Pouvez-vous reprendre sous forme de tableau Markdown les lignes situées entre celle qui contient "annotated (1027, 164)" et celle qui contient "Identify the location of sandboxes.", incluses, en omettant les lignes vides ? Utilisez une colonne "N°" pour le numéro et une colonne "Ligne" pour la ligne elle-même.

┌─ Lignes à exploiter

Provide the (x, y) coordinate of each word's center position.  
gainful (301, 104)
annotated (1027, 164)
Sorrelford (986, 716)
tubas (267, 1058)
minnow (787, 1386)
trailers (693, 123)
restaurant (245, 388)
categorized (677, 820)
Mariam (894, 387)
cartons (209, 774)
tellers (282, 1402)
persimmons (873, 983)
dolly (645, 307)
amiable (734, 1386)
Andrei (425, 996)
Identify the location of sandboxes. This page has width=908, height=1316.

└─
┌─ Lignes à exploiter

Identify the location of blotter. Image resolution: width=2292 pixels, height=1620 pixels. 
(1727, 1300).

└─

- _Résultat obtenu_
| N° | Ligne |
|---|---|
| 1 | annotated (1027, 164) |
| 2 | Sorrelford (986, 716) |
| 3 | tubas (267, 1058) |
| 4 | minnow (787, 1386) |
| 5 | trailers (693, 123) |
| 6 | restaurant (245, 388) |
| 7 | categorized (677, 820) |
| 8 | Mariam (894, 387) |
| 9 | cartons (209, 774) |
| 10 | tellers (282, 1402) |
| 11 | persimmons (873, 983) |
| 12 | dolly (645, 307) |
| 13 | amiable (734, 1386) |
| 14 | Andrei (425, 996) |
| 15 | Identify the location of sandboxes. This page has width=908, height=1316. |